Directions for this task
Please print the listing below word for word, omitting the pictures.

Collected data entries
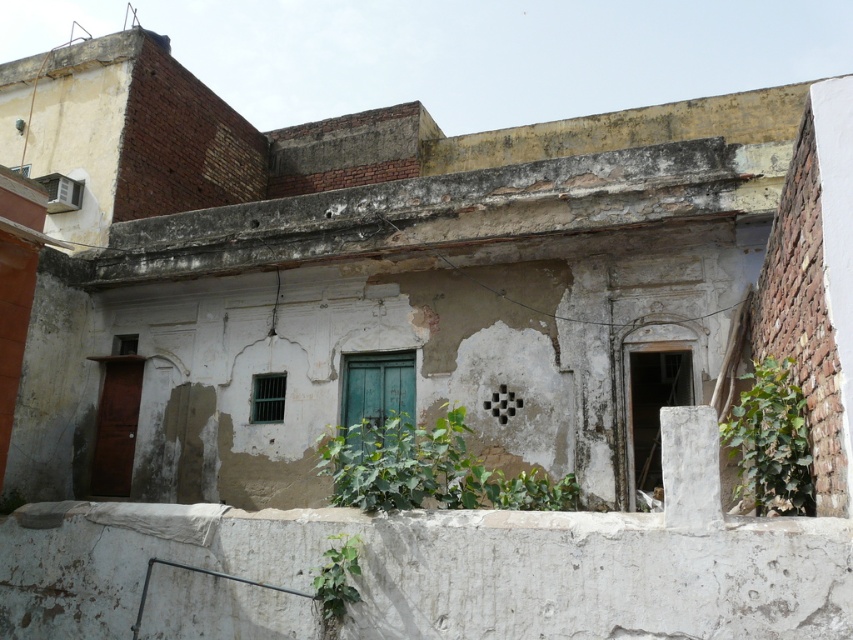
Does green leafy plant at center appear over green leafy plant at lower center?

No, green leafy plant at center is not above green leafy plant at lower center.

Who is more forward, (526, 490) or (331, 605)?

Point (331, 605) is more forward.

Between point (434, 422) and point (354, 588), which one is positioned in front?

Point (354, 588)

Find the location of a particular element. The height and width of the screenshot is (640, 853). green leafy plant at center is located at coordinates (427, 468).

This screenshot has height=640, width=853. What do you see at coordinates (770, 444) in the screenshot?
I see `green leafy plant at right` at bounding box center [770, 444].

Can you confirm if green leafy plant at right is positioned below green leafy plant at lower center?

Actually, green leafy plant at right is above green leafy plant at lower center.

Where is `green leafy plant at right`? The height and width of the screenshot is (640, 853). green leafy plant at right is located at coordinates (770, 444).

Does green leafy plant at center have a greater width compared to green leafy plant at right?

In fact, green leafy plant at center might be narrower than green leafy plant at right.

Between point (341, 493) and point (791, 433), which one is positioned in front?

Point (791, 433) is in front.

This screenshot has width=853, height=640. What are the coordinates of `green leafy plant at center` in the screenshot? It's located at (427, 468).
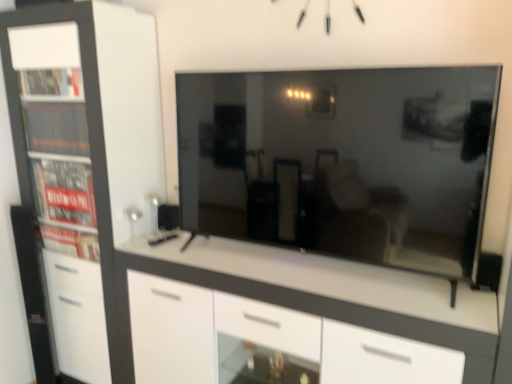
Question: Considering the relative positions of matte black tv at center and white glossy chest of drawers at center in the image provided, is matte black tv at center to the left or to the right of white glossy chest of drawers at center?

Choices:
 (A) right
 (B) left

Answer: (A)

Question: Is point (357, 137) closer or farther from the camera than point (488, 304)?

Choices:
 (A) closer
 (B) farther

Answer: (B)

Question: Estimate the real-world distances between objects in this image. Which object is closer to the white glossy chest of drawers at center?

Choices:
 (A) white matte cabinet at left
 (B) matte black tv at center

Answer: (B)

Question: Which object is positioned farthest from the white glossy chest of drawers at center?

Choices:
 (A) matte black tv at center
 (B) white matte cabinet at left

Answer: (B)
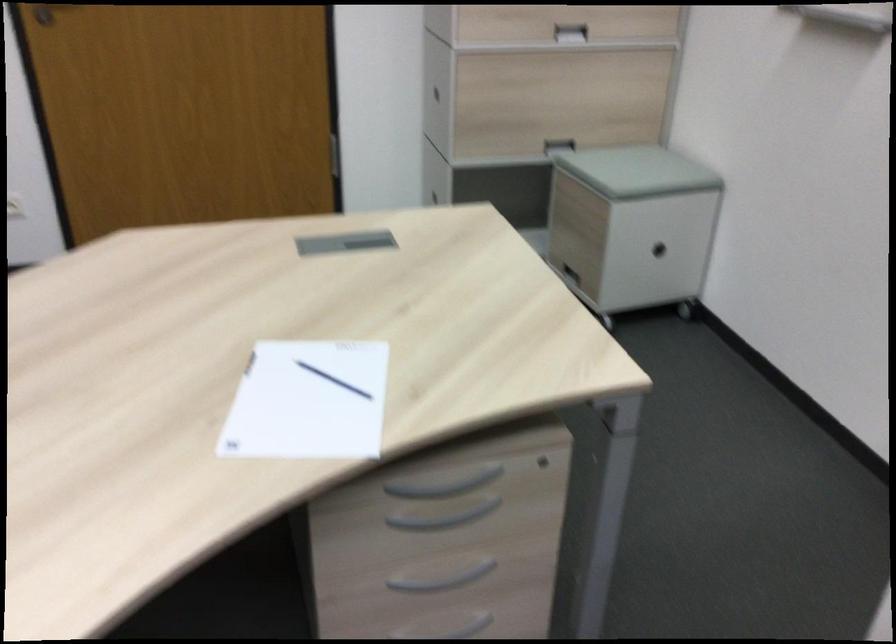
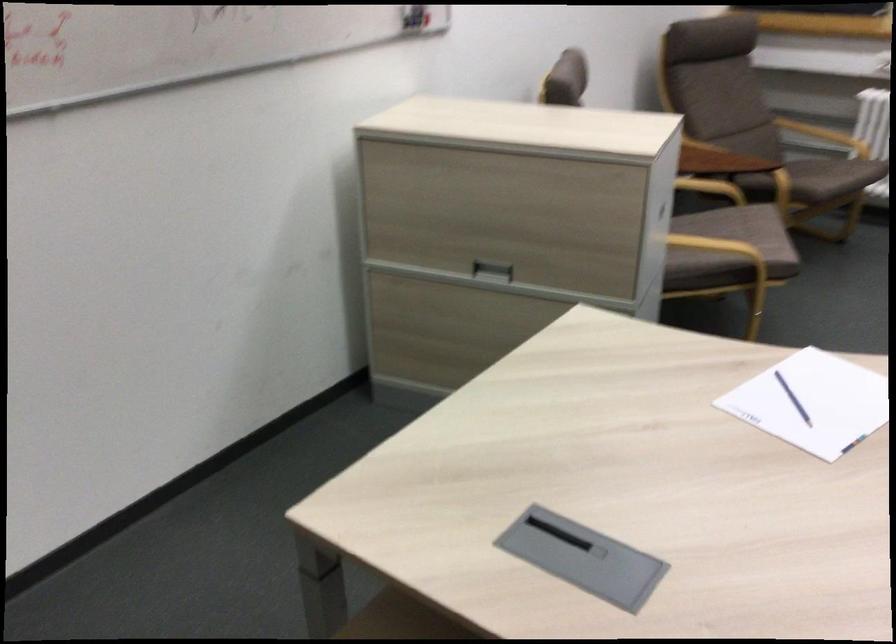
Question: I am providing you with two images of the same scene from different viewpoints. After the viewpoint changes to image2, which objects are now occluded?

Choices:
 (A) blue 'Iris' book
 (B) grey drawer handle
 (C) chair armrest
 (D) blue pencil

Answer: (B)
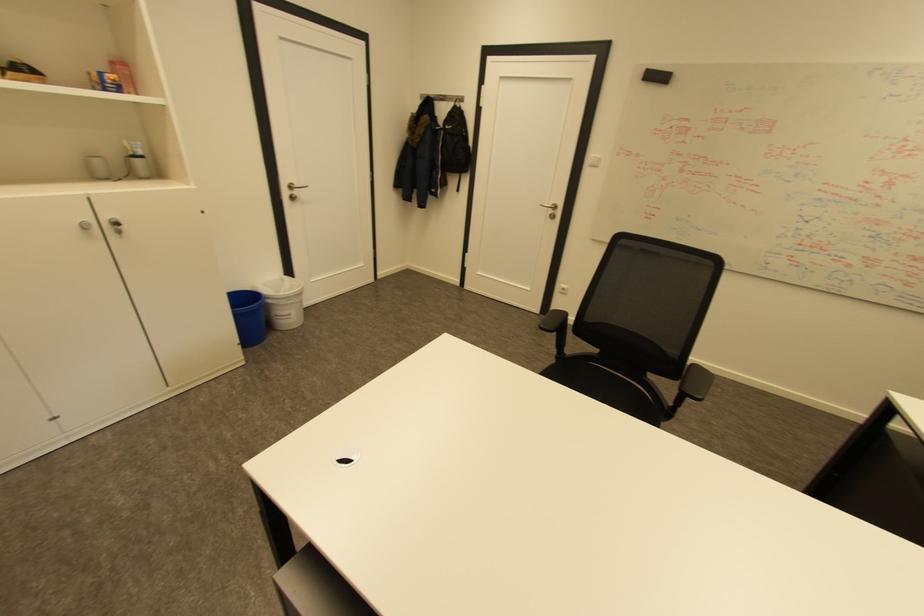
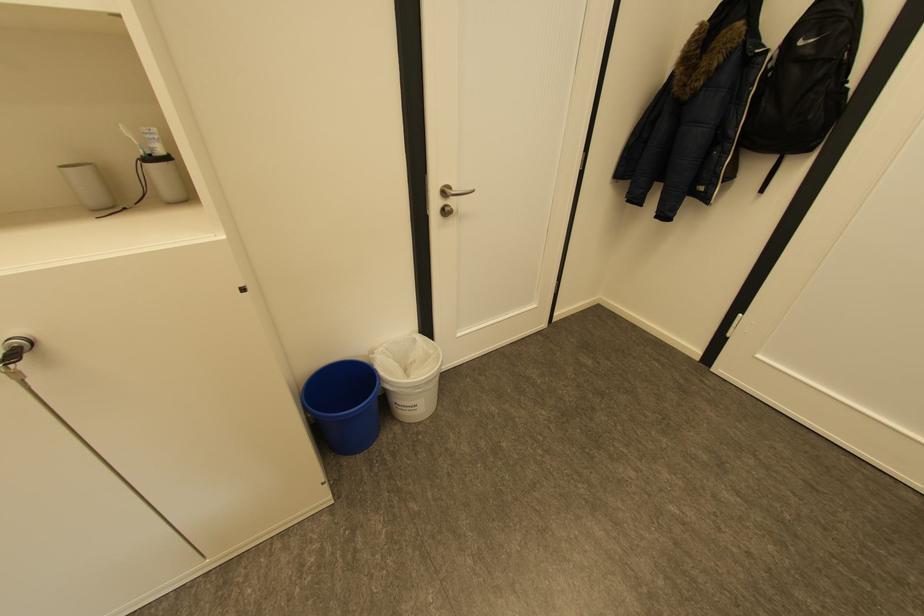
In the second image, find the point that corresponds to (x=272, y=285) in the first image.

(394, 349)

Output of the exercise
Does green leafy plant at center appear over green leafy plant at lower center?

No, green leafy plant at center is not above green leafy plant at lower center.

Who is more forward, (526, 490) or (331, 605)?

Point (331, 605) is more forward.

Between point (434, 422) and point (354, 588), which one is positioned in front?

Point (354, 588)

Find the location of a particular element. The height and width of the screenshot is (640, 853). green leafy plant at center is located at coordinates (427, 468).

This screenshot has height=640, width=853. What do you see at coordinates (770, 444) in the screenshot?
I see `green leafy plant at right` at bounding box center [770, 444].

Can you confirm if green leafy plant at right is positioned below green leafy plant at lower center?

Actually, green leafy plant at right is above green leafy plant at lower center.

Where is `green leafy plant at right`? The height and width of the screenshot is (640, 853). green leafy plant at right is located at coordinates (770, 444).

Does green leafy plant at center have a greater width compared to green leafy plant at right?

In fact, green leafy plant at center might be narrower than green leafy plant at right.

Between point (341, 493) and point (791, 433), which one is positioned in front?

Point (791, 433) is in front.

This screenshot has width=853, height=640. What are the coordinates of `green leafy plant at center` in the screenshot? It's located at (427, 468).
Question: Considering the relative positions of matte black tv at center and white glossy chest of drawers at center in the image provided, is matte black tv at center to the left or to the right of white glossy chest of drawers at center?

Choices:
 (A) right
 (B) left

Answer: (A)

Question: Is point (357, 137) closer or farther from the camera than point (488, 304)?

Choices:
 (A) closer
 (B) farther

Answer: (B)

Question: Estimate the real-world distances between objects in this image. Which object is closer to the white glossy chest of drawers at center?

Choices:
 (A) white matte cabinet at left
 (B) matte black tv at center

Answer: (B)

Question: Which object is positioned farthest from the white glossy chest of drawers at center?

Choices:
 (A) matte black tv at center
 (B) white matte cabinet at left

Answer: (B)
Question: I am providing you with two images of the same scene from different viewpoints. After the viewpoint changes to image2, which objects are now occluded?

Choices:
 (A) blue 'Iris' book
 (B) grey drawer handle
 (C) chair armrest
 (D) blue pencil

Answer: (B)
In the second image, find the point that corresponds to (x=272, y=285) in the first image.

(394, 349)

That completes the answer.